PROBLEM TO SOLVE => Your answer should repeat the entries in full, exactly as given, with no pictures.

INFORMATION =>
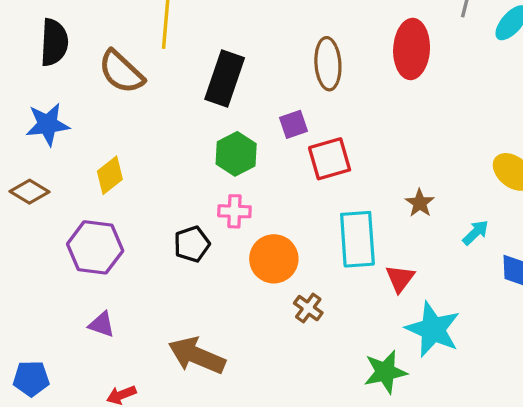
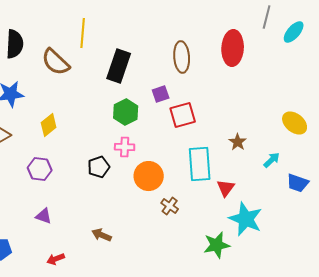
purple hexagon: (95, 247) -> (40, 169), size x0.7
brown arrow: (197, 356) -> (102, 235), size x0.6

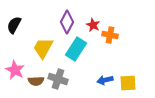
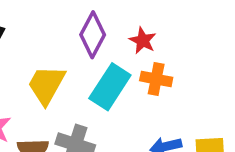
orange cross: (110, 35) -> (156, 79), moved

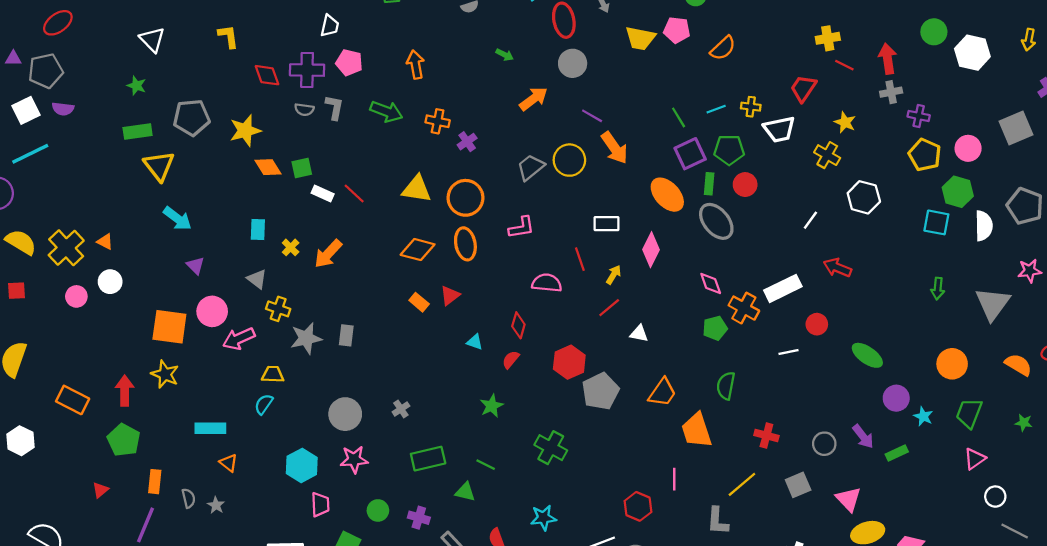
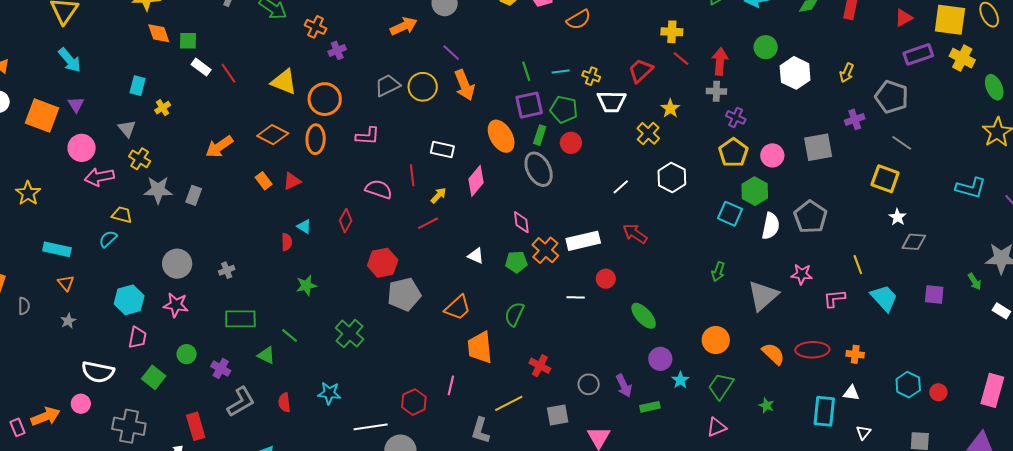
orange arrow: (328, 254) -> (219, 147), moved
orange square: (169, 327) -> (42, 116), moved
white triangle: (639, 334) -> (476, 256), moved
red semicircle: (511, 360) -> (287, 242), moved, turned 126
gray star: (216, 505) -> (68, 321), moved

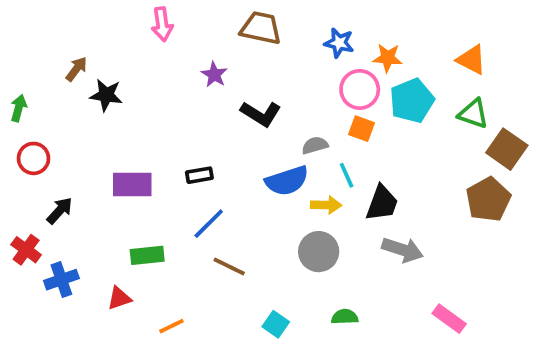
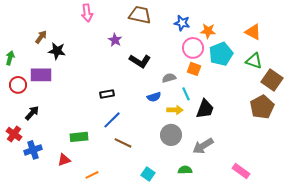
blue semicircle: (287, 181) -> (154, 97), size x0.6
purple rectangle: (132, 185) -> (41, 75), moved
gray arrow: (402, 250) -> (203, 146), moved, turned 130

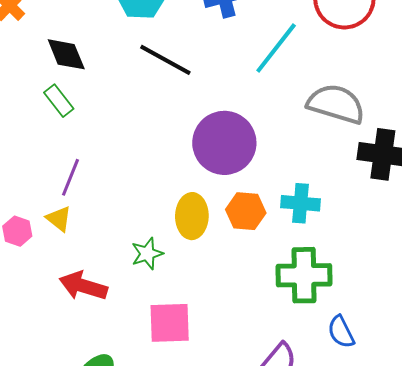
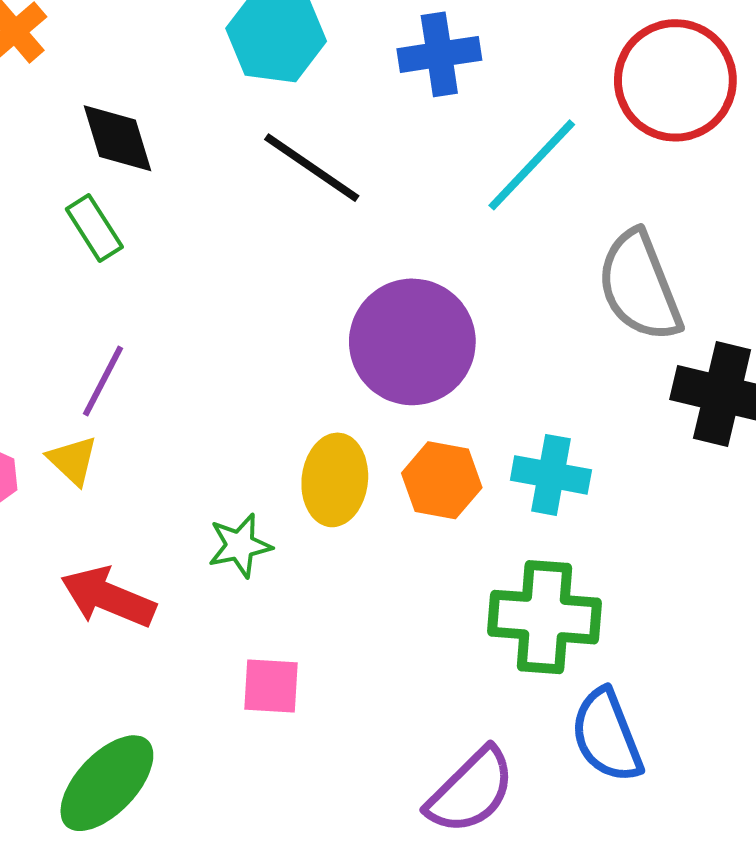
gray semicircle: (336, 104) -> (639, 286), turned -134
pink square: (170, 323) -> (271, 686), size x0.7
blue semicircle: (341, 332) -> (607, 736), size x1.4

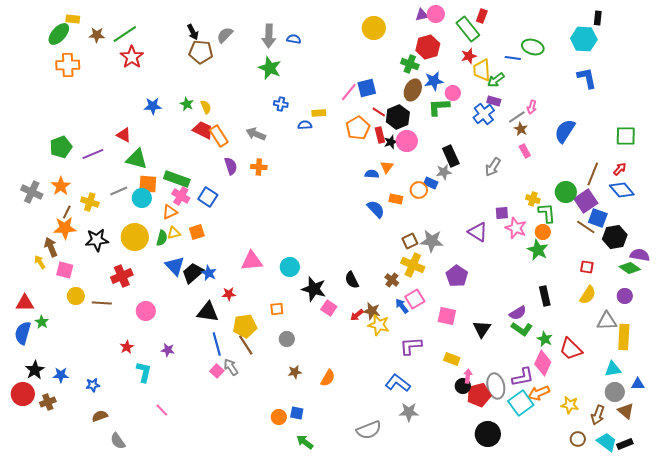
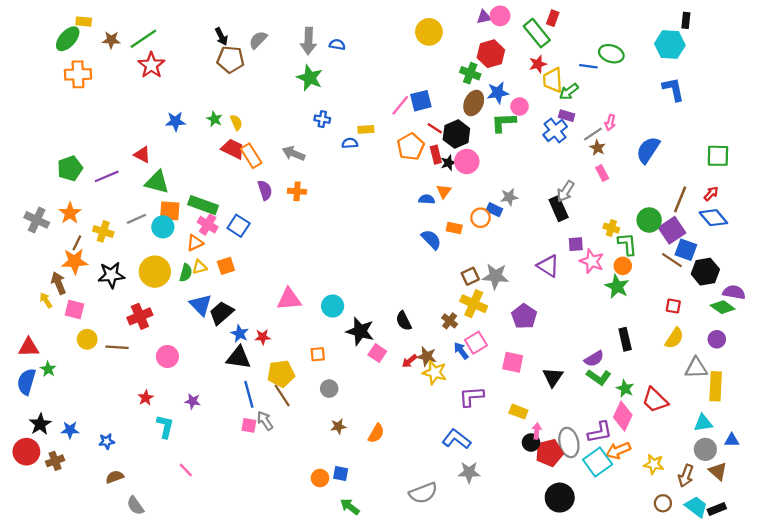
black rectangle: (451, 156) -> (559, 209), moved
blue star: (209, 273) -> (240, 334), moved
pink square: (217, 371) -> (249, 425), turned -32

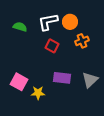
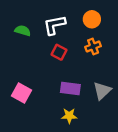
orange circle: (70, 22) -> (92, 19), moved
yellow star: (38, 93) -> (69, 116), moved

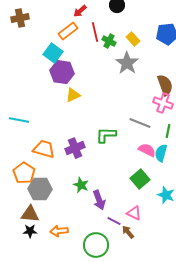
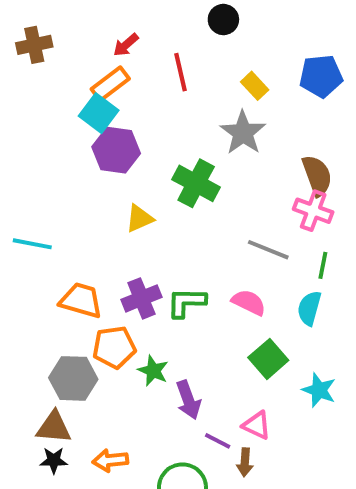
red arrow: (80, 11) -> (126, 45), moved
orange rectangle: (68, 31) -> (110, 84), moved
green cross: (109, 41) -> (196, 183), moved, size x1.6
yellow triangle: (73, 95) -> (140, 218), moved
green L-shape: (106, 135) -> (186, 302), moved
pink semicircle: (147, 150) -> (249, 302), moved
orange pentagon: (24, 173) -> (114, 347), moved, turned 30
brown arrow: (128, 232) -> (245, 462), turned -136

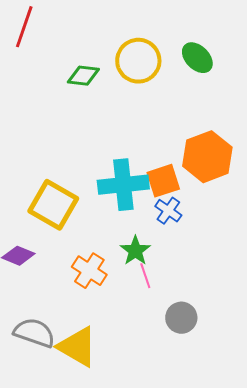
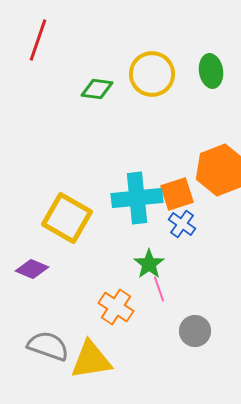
green ellipse: (197, 58) -> (211, 71), turned 36
orange cross: (89, 271) -> (116, 307), moved
yellow triangle: (77, 347) -> (91, 360), turned -39

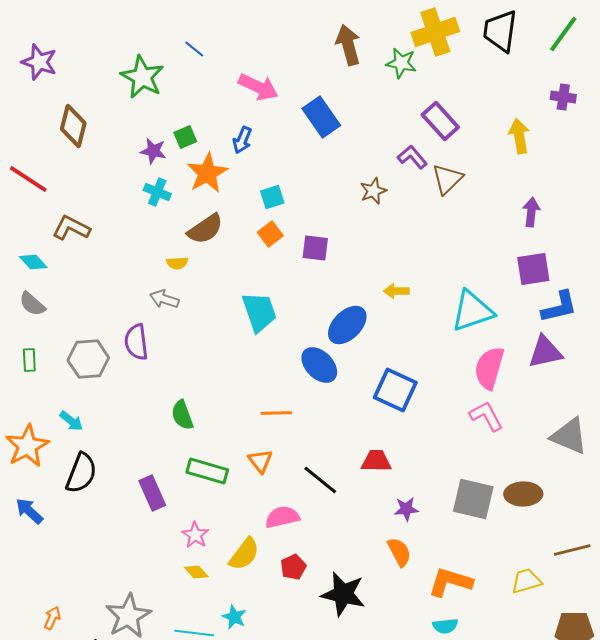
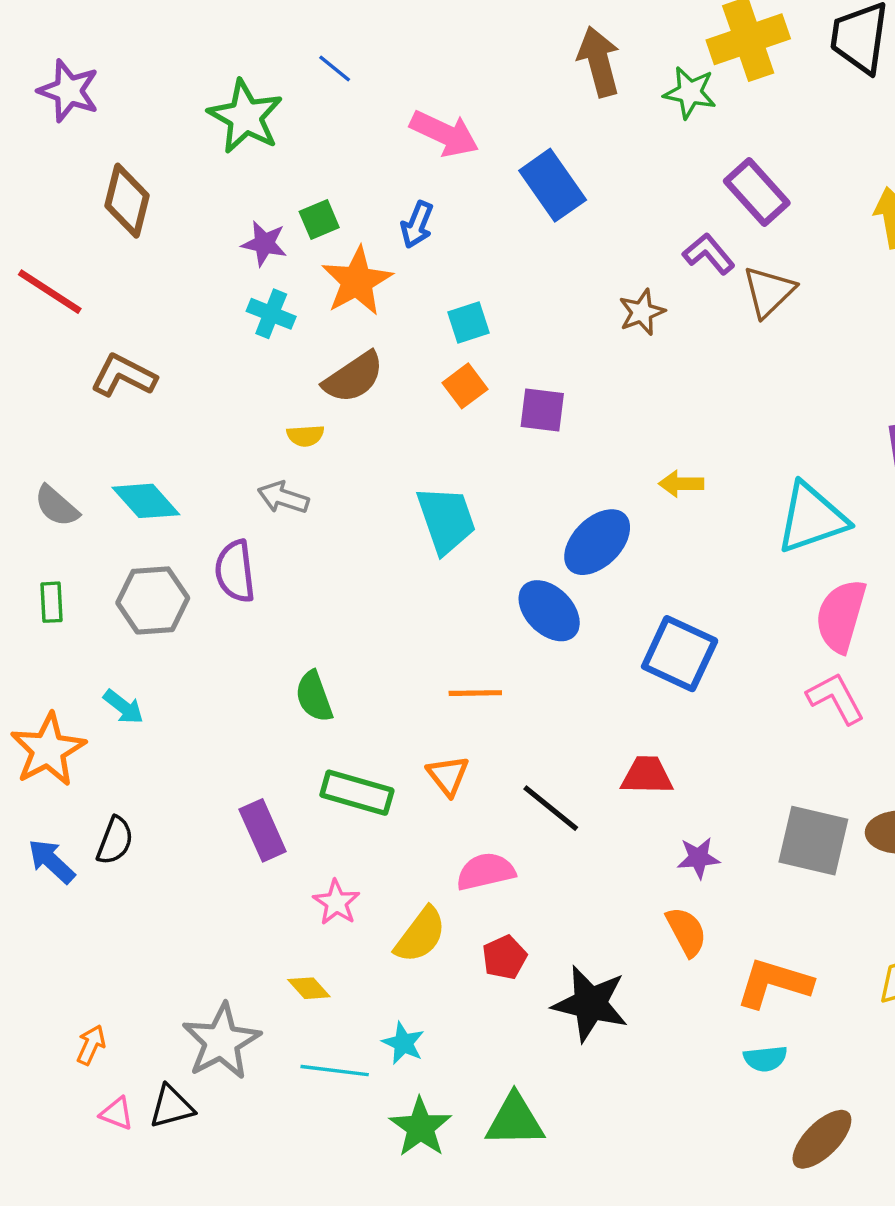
cyan diamond: (33, 262) -> (146, 501), moved, size x1.4
black semicircle: (81, 473) -> (115, 841), moved, size x0.7
yellow diamond: (196, 572) -> (309, 988), moved

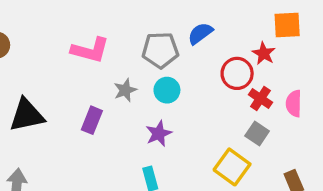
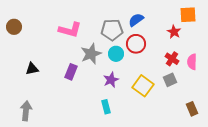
red circle: (237, 73) -> (136, 44), moved
gray star: (125, 90) -> (91, 54), size x1.5
black triangle: (27, 115) -> (32, 69), size x0.6
gray square: (257, 134) -> (170, 80), turned 32
yellow square: (232, 167) -> (143, 86), moved

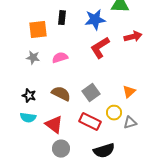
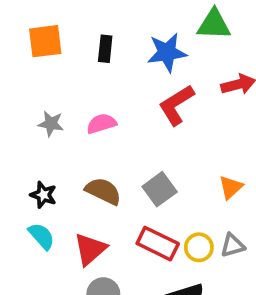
orange square: (38, 30) -> (45, 41), moved
yellow circle: (114, 113) -> (199, 247), moved
cyan semicircle: (28, 118) -> (41, 236), turned -140
red triangle: (54, 125) -> (90, 249), turned 42

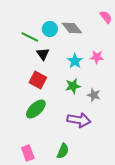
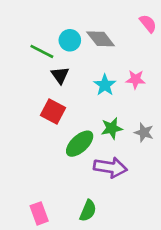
green star: (73, 86) -> (112, 128), moved
gray star: (94, 95) -> (144, 132), moved
green ellipse: (36, 109) -> (80, 144), moved

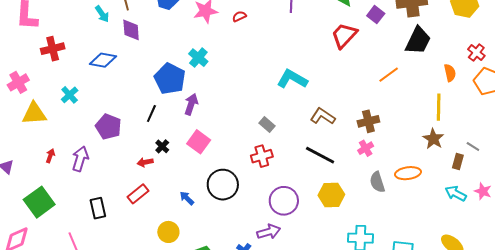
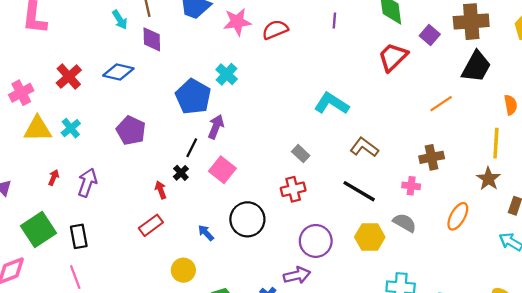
red semicircle: (239, 16) -> (275, 30), size x1.6
red cross: (53, 49) -> (69, 77), moved, turned -30
cyan cross: (70, 95) -> (71, 128), moved
black line: (151, 114) -> (192, 148), moved
brown cross: (368, 121) -> (432, 157), moved
purple pentagon: (108, 127) -> (131, 131), moved
pink cross: (366, 148) -> (411, 186), turned 35
red arrow: (145, 162) -> (161, 190), turned 77
orange ellipse: (408, 173) -> (458, 216), turned -55
gray semicircle: (377, 182) -> (405, 223), moved, turned 135
black rectangle: (98, 208) -> (79, 236), moved

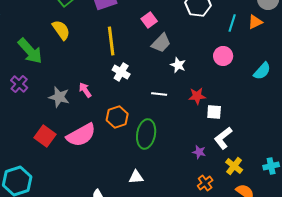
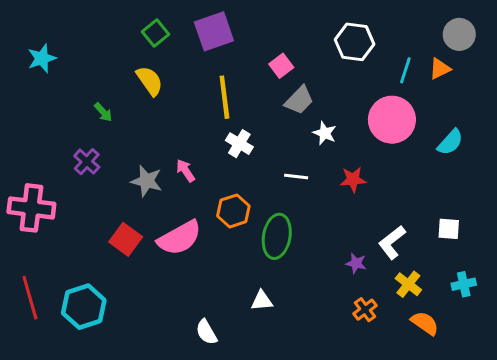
green arrow: (30, 51) -> (103, 112), size x0.5
pink circle: (223, 56) -> (392, 120), size x1.6
white square: (214, 112) -> (449, 229), moved

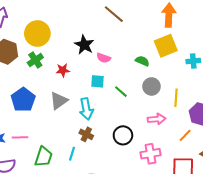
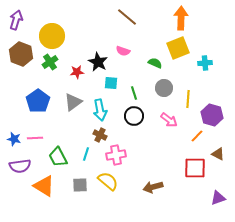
black star: (84, 45) -> (98, 62), moved
pink semicircle: (104, 58) -> (123, 51), moved
green line: (121, 92) -> (134, 93), turned 32
pink arrow: (157, 119) -> (169, 120), turned 42
black circle: (123, 135) -> (134, 116), moved
pink cross: (150, 154) -> (116, 155), moved
green trapezoid: (43, 157) -> (58, 157), turned 135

RESPONSE TO THIS TASK =>
purple hexagon: (95, 247) -> (40, 169), size x0.7
brown arrow: (197, 356) -> (102, 235), size x0.6

orange cross: (110, 35) -> (156, 79), moved

orange arrow: (328, 254) -> (219, 147), moved
orange square: (169, 327) -> (42, 116), moved
white triangle: (639, 334) -> (476, 256), moved
red semicircle: (511, 360) -> (287, 242), moved, turned 126
gray star: (216, 505) -> (68, 321), moved

blue semicircle: (287, 181) -> (154, 97), size x0.6
purple rectangle: (132, 185) -> (41, 75), moved
gray arrow: (402, 250) -> (203, 146), moved, turned 130

gray semicircle: (336, 104) -> (639, 286), turned -134
pink square: (170, 323) -> (271, 686), size x0.7
blue semicircle: (341, 332) -> (607, 736), size x1.4

black rectangle: (451, 156) -> (559, 209), moved
blue star: (209, 273) -> (240, 334), moved
pink square: (217, 371) -> (249, 425), turned -32

orange circle: (70, 22) -> (92, 19), moved
yellow star: (38, 93) -> (69, 116), moved

red arrow: (80, 11) -> (126, 45), moved
orange rectangle: (68, 31) -> (110, 84), moved
green cross: (109, 41) -> (196, 183), moved, size x1.6
yellow triangle: (73, 95) -> (140, 218), moved
green L-shape: (106, 135) -> (186, 302), moved
pink semicircle: (147, 150) -> (249, 302), moved
orange pentagon: (24, 173) -> (114, 347), moved, turned 30
brown arrow: (128, 232) -> (245, 462), turned -136

green ellipse: (197, 58) -> (211, 71), turned 36
orange cross: (89, 271) -> (116, 307), moved
yellow triangle: (77, 347) -> (91, 360), turned -39

cyan diamond: (33, 262) -> (146, 501), moved, size x1.4
black semicircle: (81, 473) -> (115, 841), moved, size x0.7
yellow diamond: (196, 572) -> (309, 988), moved

red circle: (237, 73) -> (136, 44), moved
gray star: (125, 90) -> (91, 54), size x1.5
black triangle: (27, 115) -> (32, 69), size x0.6
gray square: (257, 134) -> (170, 80), turned 32
yellow square: (232, 167) -> (143, 86), moved

orange square: (38, 30) -> (45, 41), moved
yellow circle: (114, 113) -> (199, 247), moved
cyan semicircle: (28, 118) -> (41, 236), turned -140
red triangle: (54, 125) -> (90, 249), turned 42

green star: (73, 86) -> (112, 128), moved
gray star: (94, 95) -> (144, 132), moved
green ellipse: (36, 109) -> (80, 144), moved

red semicircle: (239, 16) -> (275, 30), size x1.6
red cross: (53, 49) -> (69, 77), moved, turned -30
cyan cross: (70, 95) -> (71, 128), moved
black line: (151, 114) -> (192, 148), moved
brown cross: (368, 121) -> (432, 157), moved
purple pentagon: (108, 127) -> (131, 131), moved
pink cross: (366, 148) -> (411, 186), turned 35
red arrow: (145, 162) -> (161, 190), turned 77
orange ellipse: (408, 173) -> (458, 216), turned -55
gray semicircle: (377, 182) -> (405, 223), moved, turned 135
black rectangle: (98, 208) -> (79, 236), moved

green arrow: (30, 51) -> (103, 112), size x0.5
pink circle: (223, 56) -> (392, 120), size x1.6
white square: (214, 112) -> (449, 229), moved

black star: (84, 45) -> (98, 62), moved
pink semicircle: (104, 58) -> (123, 51), moved
green line: (121, 92) -> (134, 93), turned 32
pink arrow: (157, 119) -> (169, 120), turned 42
black circle: (123, 135) -> (134, 116), moved
pink cross: (150, 154) -> (116, 155), moved
green trapezoid: (43, 157) -> (58, 157), turned 135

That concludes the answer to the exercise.